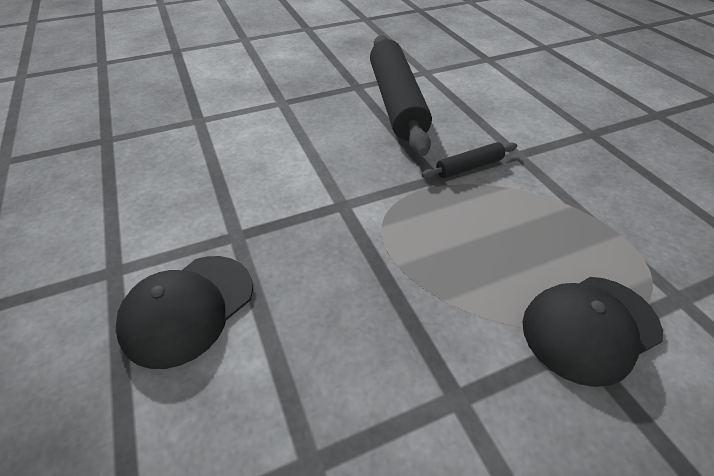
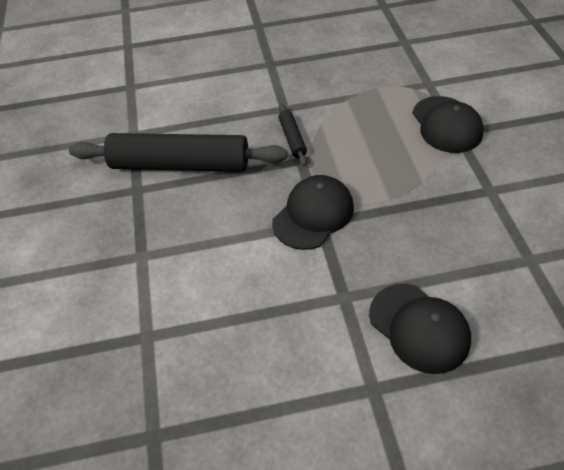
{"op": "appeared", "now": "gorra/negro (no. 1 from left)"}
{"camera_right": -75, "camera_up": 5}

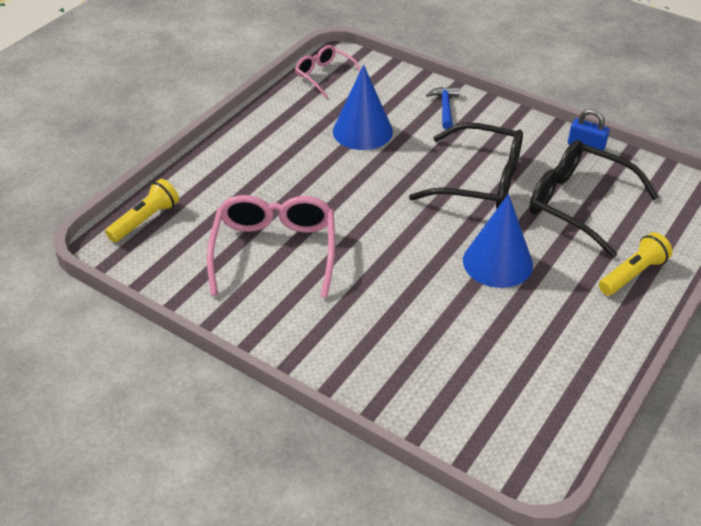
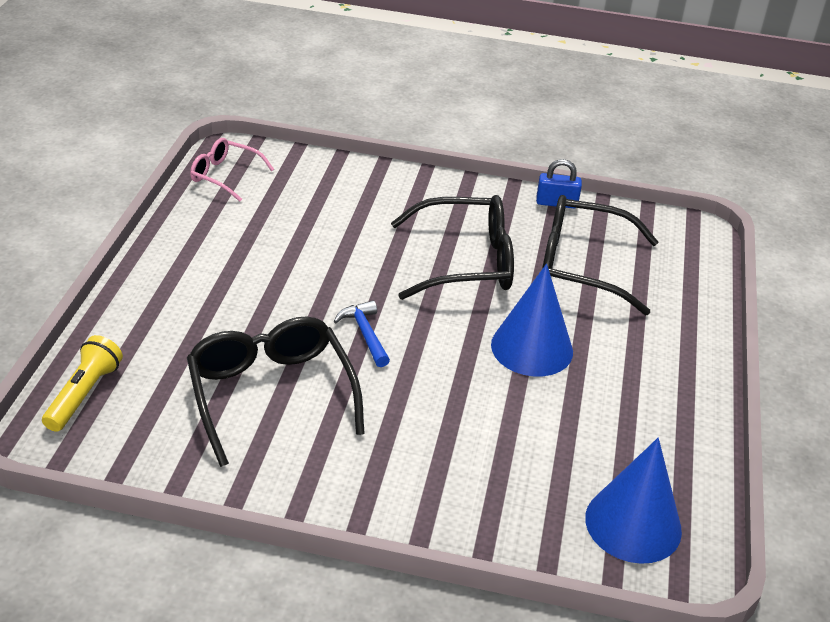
{"op": "colour", "was": "gafas/rosa (no. 1 from left)", "now": "gafas/negro (no. 1 from left)"}
{"op": "relocated", "was": "martillo/azul"}
{"op": "relocated", "was": "cono/azul (no. 1 from left in the first image)", "now": "cono/azul (no. 2 from left)"}
{"op": "missing", "was": "lámpara de mano/amarillo (no. 2 from left)"}
{"camera_right": -25, "camera_up": -5}

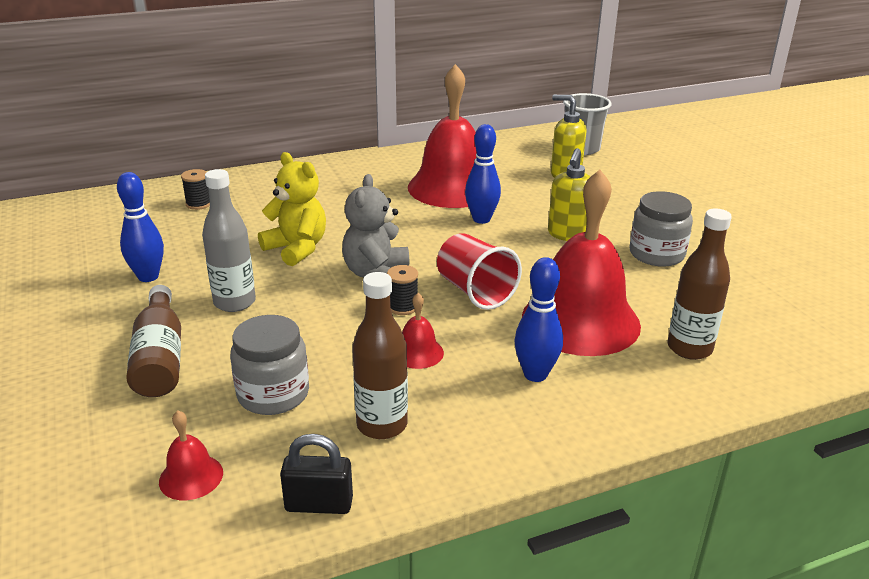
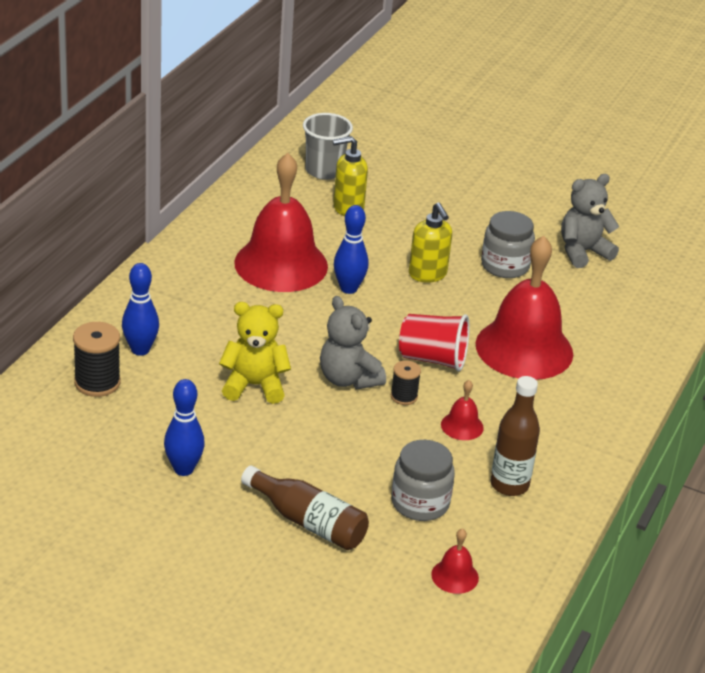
{"op": "size", "was": "carrete/negro (no. 1 from left)", "ratio": 1.66}
{"op": "relocated", "was": "bolo/azul (no. 3 from left in the first image)", "now": "bolo/azul (no. 1 from left)"}
{"op": "appeared", "now": "osito/gris (no. 2 from left)"}
{"op": "missing", "was": "botella/gris"}
{"op": "missing", "was": "candado/negro"}
{"op": "missing", "was": "botella/marrón (no. 3 from left)"}
{"camera_right": -45, "camera_up": 5}

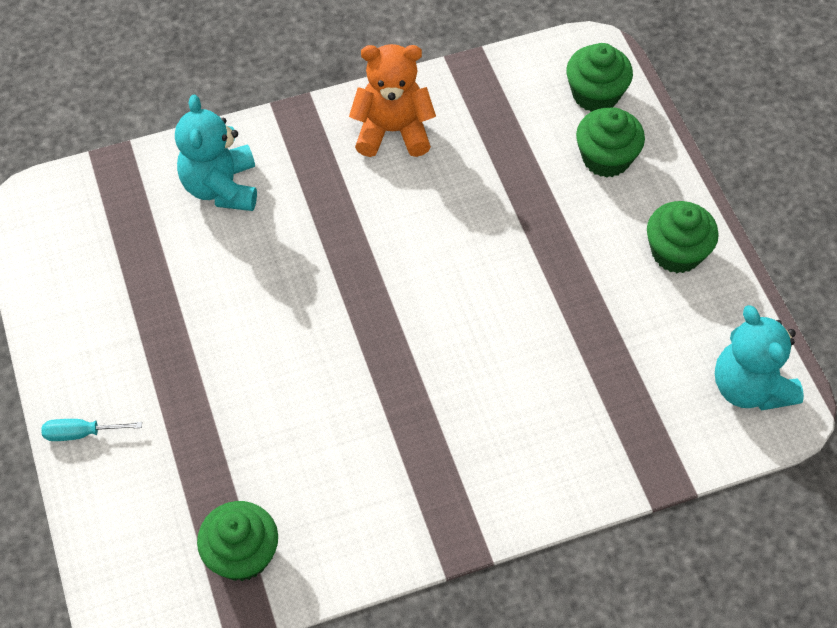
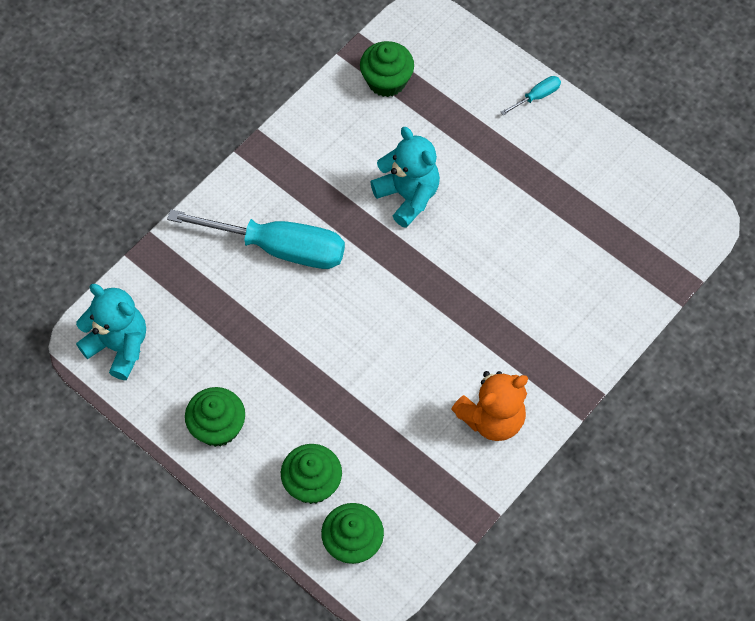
{"op": "appeared", "now": "destornillador/turquesa (no. 1 from left)"}
{"op": "relocated", "was": "osito/turquesa (no. 1 from left in the first image)", "now": "osito/turquesa (no. 2 from left)"}
{"camera_right": 150, "camera_up": 5}

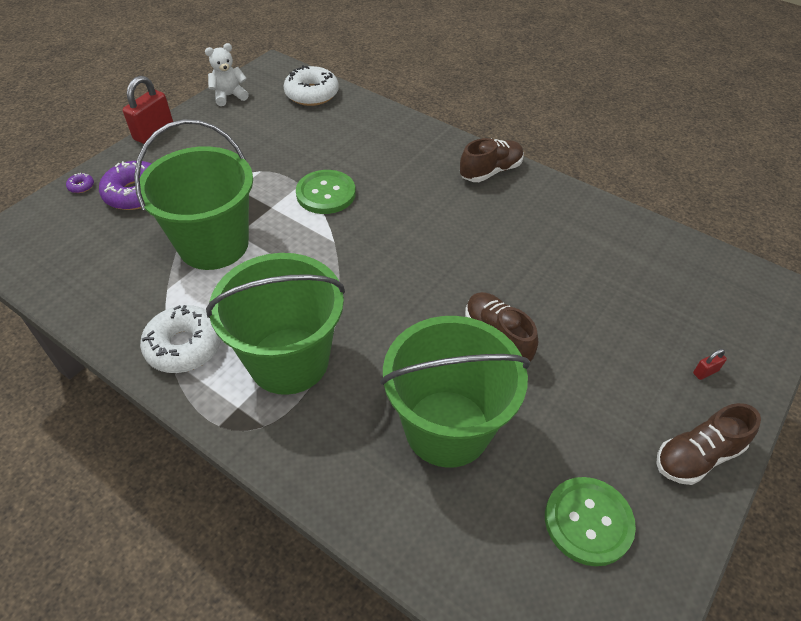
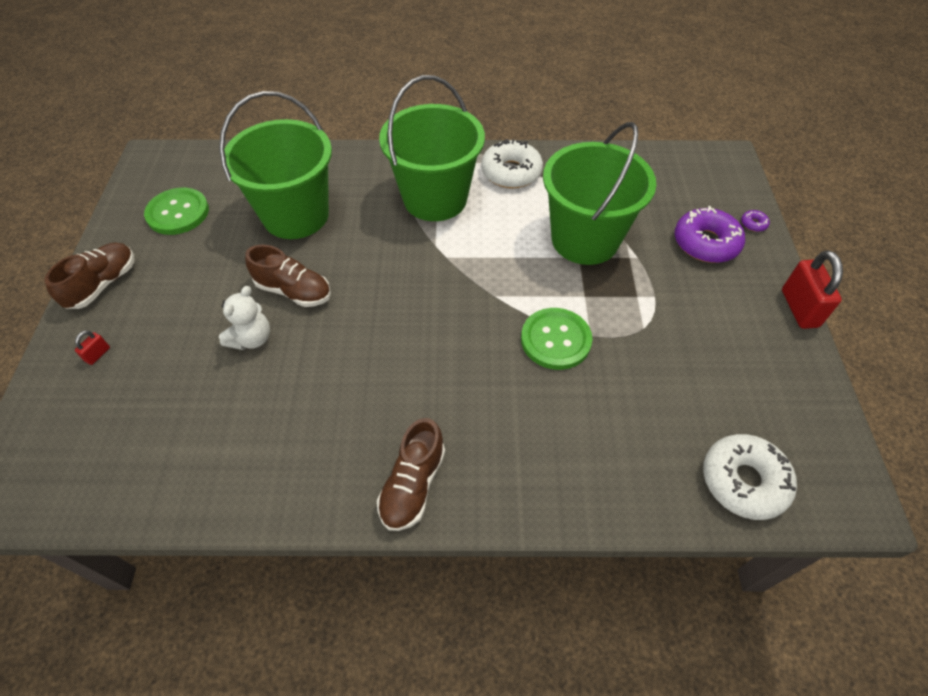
{"op": "relocated", "was": "osito/blanco"}
{"camera_right": 145, "camera_up": 5}

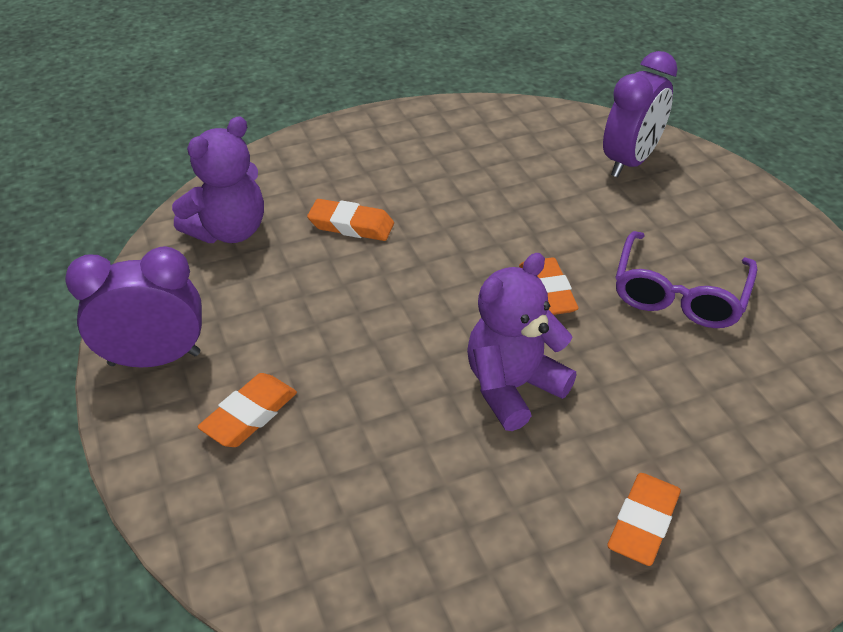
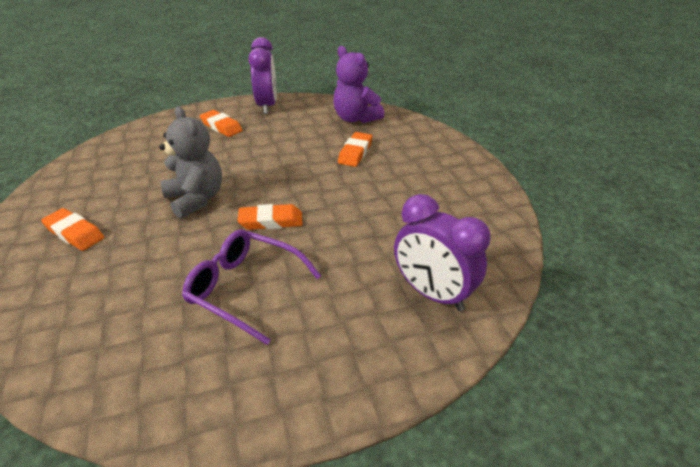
{"op": "colour", "was": "osito/morado (no. 2 from left)", "now": "osito/gris"}
{"camera_right": 95, "camera_up": -5}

*PROBLEM DESCRIPTION:*
The required output is the lines from the one containing "3 from left in" through the end of the data, printed exactly, with no pictures.

*EXERCISE RESPONSE:*
{"op": "relocated", "was": "bolo/azul (no. 3 from left in the first image)", "now": "bolo/azul (no. 1 from left)"}
{"op": "appeared", "now": "osito/gris (no. 2 from left)"}
{"op": "missing", "was": "botella/gris"}
{"op": "missing", "was": "candado/negro"}
{"op": "missing", "was": "botella/marrón (no. 3 from left)"}
{"camera_right": -45, "camera_up": 5}

{"op": "appeared", "now": "destornillador/turquesa (no. 1 from left)"}
{"op": "relocated", "was": "osito/turquesa (no. 1 from left in the first image)", "now": "osito/turquesa (no. 2 from left)"}
{"camera_right": 150, "camera_up": 5}

{"op": "relocated", "was": "osito/blanco"}
{"camera_right": 145, "camera_up": 5}

{"op": "colour", "was": "osito/morado (no. 2 from left)", "now": "osito/gris"}
{"camera_right": 95, "camera_up": -5}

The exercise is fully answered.